#### Try it
Within the data below, count every line that includes "moved" and report the total alone.

++++ Records provided

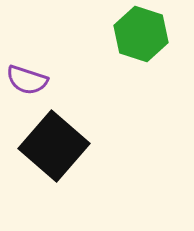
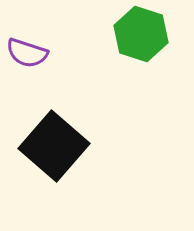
purple semicircle: moved 27 px up
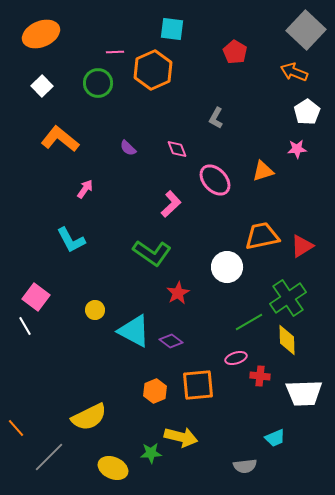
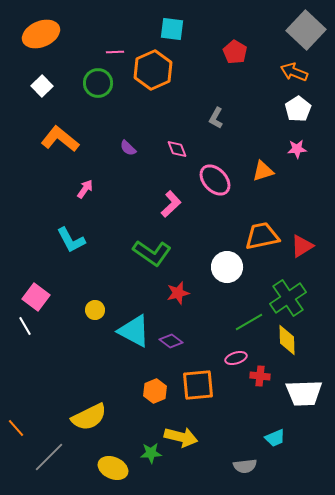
white pentagon at (307, 112): moved 9 px left, 3 px up
red star at (178, 293): rotated 15 degrees clockwise
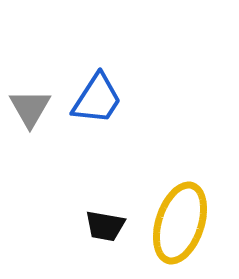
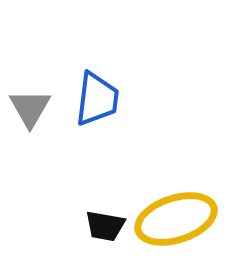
blue trapezoid: rotated 26 degrees counterclockwise
yellow ellipse: moved 4 px left, 4 px up; rotated 54 degrees clockwise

++++++++

#### Written answer
3